• _About this task_
Your task is to repeat exactly the lines below between the line holding "(511, 175) = (577, 53): pink" and the line holding "camera: 25 degrees left, 20 degrees up", inclusive, and only those.

• _Study material_
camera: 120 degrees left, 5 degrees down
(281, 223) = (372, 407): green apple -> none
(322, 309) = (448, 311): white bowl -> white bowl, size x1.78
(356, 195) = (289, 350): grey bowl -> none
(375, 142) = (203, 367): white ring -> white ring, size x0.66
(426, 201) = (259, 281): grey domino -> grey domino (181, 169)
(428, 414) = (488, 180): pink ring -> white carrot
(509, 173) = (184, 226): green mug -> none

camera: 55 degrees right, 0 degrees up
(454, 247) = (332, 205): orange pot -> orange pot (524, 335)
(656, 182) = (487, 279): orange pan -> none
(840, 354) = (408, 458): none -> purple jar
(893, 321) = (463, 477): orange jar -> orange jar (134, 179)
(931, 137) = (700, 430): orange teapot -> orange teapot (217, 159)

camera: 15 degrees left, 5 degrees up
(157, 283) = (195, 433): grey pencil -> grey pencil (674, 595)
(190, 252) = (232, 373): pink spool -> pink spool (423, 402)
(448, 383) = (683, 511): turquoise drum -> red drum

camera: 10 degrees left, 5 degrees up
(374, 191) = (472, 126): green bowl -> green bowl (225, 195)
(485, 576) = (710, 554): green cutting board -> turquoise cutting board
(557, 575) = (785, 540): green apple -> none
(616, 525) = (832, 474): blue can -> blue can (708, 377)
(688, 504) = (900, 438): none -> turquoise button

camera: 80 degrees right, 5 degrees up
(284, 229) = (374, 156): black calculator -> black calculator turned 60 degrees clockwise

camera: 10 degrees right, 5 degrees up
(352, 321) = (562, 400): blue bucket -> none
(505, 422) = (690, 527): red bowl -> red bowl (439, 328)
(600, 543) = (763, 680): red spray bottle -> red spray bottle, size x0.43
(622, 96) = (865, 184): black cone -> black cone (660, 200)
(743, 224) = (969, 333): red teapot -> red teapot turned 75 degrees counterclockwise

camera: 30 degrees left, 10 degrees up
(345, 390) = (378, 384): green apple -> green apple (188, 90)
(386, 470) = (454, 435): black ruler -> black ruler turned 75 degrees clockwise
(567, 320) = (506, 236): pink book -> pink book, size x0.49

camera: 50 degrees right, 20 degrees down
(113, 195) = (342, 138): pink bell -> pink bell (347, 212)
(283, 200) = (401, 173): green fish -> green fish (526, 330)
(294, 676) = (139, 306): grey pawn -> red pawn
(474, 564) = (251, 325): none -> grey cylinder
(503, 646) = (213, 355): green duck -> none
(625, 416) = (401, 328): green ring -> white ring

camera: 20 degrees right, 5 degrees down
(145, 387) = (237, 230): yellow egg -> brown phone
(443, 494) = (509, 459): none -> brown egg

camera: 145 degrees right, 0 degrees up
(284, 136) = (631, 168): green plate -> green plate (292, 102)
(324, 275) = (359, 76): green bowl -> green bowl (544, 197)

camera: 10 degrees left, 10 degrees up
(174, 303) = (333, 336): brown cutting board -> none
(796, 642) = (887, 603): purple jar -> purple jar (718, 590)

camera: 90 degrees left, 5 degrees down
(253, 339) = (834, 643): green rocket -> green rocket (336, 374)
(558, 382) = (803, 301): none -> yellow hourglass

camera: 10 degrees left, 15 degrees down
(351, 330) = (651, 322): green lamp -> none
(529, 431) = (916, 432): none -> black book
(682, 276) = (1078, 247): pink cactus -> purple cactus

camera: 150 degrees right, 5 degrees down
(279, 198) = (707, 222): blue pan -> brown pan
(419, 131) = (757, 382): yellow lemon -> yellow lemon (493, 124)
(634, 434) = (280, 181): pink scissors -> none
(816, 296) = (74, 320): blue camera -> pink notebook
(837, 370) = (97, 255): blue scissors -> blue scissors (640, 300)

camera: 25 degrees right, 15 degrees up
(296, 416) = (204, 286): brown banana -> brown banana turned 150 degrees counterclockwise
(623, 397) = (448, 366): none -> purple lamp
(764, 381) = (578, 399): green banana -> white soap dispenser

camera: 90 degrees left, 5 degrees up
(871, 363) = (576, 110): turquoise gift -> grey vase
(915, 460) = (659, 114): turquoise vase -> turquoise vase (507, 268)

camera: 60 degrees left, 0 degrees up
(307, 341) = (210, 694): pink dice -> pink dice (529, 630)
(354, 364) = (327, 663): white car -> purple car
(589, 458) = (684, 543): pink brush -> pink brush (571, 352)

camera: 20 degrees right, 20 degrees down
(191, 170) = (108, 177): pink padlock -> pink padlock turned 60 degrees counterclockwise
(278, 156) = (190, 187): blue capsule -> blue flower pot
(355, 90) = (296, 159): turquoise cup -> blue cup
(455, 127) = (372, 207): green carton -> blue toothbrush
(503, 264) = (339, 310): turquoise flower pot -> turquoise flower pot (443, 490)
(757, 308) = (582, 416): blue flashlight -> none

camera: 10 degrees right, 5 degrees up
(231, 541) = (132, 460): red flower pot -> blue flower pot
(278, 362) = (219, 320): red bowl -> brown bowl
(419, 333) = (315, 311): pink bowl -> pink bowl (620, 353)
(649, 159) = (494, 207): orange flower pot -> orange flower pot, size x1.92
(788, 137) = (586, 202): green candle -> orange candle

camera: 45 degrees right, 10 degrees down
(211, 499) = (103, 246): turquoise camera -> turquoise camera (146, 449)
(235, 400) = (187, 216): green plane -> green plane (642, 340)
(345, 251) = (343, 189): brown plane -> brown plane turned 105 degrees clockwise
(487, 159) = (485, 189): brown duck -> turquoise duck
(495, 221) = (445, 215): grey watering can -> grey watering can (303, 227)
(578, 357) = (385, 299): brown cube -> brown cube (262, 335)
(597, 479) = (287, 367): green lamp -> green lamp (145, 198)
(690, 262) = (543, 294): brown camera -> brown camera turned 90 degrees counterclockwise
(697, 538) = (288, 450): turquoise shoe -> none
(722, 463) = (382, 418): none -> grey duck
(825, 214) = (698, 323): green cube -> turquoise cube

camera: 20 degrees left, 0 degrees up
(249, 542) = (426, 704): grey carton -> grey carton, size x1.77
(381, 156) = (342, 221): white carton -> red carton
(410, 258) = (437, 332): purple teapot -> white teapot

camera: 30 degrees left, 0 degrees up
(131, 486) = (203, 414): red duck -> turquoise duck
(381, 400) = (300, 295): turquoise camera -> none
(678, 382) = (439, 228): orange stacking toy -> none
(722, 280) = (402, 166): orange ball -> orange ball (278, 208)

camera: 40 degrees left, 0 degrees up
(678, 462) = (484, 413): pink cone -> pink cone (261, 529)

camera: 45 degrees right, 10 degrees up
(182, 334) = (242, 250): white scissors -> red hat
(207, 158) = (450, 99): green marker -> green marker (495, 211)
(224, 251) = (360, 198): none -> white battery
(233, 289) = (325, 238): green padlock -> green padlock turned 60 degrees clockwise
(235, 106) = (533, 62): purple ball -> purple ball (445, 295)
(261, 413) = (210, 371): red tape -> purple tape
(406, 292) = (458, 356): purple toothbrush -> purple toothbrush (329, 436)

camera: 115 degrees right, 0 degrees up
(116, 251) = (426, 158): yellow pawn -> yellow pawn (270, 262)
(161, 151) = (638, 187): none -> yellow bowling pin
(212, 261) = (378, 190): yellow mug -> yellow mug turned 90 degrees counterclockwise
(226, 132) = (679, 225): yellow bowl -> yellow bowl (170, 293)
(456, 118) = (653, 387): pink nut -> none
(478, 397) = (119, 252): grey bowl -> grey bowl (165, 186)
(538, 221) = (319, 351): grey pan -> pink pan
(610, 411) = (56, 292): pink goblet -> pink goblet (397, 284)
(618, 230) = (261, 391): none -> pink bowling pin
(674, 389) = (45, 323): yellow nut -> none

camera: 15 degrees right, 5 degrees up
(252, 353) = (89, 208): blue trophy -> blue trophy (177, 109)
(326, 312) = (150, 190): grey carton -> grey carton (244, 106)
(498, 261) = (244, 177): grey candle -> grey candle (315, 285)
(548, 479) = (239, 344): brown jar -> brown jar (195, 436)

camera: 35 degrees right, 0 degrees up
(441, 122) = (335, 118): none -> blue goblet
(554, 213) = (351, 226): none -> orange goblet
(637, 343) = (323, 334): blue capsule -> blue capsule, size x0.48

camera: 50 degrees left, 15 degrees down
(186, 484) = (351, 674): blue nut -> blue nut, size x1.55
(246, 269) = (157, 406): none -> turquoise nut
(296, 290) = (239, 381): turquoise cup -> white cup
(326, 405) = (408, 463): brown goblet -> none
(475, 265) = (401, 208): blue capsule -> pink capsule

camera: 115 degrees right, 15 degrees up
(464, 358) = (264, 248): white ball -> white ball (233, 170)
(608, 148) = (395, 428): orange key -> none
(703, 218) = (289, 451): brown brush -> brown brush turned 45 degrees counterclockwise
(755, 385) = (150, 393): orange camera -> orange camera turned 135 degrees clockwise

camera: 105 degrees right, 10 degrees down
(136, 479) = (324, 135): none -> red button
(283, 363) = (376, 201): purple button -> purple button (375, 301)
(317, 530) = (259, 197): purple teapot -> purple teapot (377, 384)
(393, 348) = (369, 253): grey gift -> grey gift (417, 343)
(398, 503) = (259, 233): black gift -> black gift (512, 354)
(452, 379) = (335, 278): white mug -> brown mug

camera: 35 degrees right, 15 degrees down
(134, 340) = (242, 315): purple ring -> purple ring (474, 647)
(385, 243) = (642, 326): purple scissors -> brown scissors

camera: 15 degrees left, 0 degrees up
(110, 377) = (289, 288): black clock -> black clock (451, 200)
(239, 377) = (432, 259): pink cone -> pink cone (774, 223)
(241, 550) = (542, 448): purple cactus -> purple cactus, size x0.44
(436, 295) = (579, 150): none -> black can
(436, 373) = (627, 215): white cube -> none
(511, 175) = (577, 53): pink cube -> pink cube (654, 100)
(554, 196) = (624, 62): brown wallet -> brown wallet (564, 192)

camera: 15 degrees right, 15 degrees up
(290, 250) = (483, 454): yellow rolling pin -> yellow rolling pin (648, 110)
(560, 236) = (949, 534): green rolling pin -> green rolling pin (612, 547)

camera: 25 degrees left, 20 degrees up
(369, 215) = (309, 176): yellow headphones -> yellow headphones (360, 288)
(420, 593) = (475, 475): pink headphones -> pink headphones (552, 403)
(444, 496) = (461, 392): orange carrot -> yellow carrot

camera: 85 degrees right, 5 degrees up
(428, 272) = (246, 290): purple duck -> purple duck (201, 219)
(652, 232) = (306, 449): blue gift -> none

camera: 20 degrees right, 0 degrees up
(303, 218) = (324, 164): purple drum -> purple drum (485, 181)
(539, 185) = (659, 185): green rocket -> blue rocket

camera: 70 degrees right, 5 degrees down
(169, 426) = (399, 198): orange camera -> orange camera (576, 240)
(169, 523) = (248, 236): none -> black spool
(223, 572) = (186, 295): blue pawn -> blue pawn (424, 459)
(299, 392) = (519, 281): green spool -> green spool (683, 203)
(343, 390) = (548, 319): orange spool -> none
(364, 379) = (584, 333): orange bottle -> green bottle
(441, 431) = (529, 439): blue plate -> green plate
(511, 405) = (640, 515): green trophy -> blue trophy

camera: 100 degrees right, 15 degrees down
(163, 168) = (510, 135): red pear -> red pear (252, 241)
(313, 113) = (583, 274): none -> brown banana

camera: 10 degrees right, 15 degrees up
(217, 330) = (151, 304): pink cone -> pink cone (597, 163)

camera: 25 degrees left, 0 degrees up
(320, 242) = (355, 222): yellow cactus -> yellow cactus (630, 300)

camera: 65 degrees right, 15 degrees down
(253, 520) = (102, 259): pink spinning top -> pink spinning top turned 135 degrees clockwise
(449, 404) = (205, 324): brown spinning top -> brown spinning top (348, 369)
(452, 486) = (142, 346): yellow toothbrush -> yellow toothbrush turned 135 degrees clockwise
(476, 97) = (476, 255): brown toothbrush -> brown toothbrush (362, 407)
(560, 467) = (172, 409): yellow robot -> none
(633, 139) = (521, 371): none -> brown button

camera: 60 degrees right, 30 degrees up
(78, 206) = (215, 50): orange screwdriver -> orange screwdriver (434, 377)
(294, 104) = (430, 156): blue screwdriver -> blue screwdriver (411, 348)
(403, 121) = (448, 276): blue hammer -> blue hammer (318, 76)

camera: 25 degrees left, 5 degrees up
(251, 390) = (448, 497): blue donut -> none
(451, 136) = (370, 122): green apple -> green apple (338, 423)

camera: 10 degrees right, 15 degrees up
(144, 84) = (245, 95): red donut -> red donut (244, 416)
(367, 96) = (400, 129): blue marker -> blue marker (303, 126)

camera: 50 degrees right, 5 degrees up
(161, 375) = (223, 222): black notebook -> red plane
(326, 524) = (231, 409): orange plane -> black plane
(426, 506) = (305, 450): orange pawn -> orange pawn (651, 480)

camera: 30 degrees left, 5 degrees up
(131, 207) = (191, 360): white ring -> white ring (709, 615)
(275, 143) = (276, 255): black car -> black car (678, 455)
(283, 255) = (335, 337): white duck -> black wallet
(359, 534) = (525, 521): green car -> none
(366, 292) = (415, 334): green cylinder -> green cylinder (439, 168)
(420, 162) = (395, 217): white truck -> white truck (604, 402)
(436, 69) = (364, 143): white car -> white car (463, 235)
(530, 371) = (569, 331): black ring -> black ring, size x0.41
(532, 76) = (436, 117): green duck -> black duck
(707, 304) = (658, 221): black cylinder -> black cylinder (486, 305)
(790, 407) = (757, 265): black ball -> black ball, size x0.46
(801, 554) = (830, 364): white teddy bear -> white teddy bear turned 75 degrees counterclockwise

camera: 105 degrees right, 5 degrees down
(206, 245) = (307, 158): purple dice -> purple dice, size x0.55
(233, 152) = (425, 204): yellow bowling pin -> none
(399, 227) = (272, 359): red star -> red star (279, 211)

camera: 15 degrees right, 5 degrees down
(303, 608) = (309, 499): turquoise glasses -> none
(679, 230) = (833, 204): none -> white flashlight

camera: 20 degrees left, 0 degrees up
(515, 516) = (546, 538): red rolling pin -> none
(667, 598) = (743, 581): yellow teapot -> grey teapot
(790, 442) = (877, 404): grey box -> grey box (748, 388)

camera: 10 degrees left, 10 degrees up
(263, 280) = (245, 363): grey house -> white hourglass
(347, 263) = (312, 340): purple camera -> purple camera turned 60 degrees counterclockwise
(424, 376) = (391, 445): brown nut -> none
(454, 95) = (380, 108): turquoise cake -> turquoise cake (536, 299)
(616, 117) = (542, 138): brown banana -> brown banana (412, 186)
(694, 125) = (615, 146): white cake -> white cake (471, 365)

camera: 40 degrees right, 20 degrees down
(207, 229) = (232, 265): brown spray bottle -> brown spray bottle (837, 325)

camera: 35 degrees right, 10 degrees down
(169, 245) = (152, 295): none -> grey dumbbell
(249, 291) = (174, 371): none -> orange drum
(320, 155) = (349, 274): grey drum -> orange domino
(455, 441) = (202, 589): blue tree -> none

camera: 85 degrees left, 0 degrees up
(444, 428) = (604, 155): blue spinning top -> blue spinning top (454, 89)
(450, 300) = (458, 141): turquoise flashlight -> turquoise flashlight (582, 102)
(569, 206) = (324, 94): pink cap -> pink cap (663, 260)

• _Written reply_
(511, 175) = (577, 53): pink cube -> pink cube (654, 100)
(554, 196) = (624, 62): brown wallet -> brown wallet (564, 192)

camera: 15 degrees right, 15 degrees up
(290, 250) = (483, 454): yellow rolling pin -> yellow rolling pin (648, 110)
(560, 236) = (949, 534): green rolling pin -> green rolling pin (612, 547)

camera: 25 degrees left, 20 degrees up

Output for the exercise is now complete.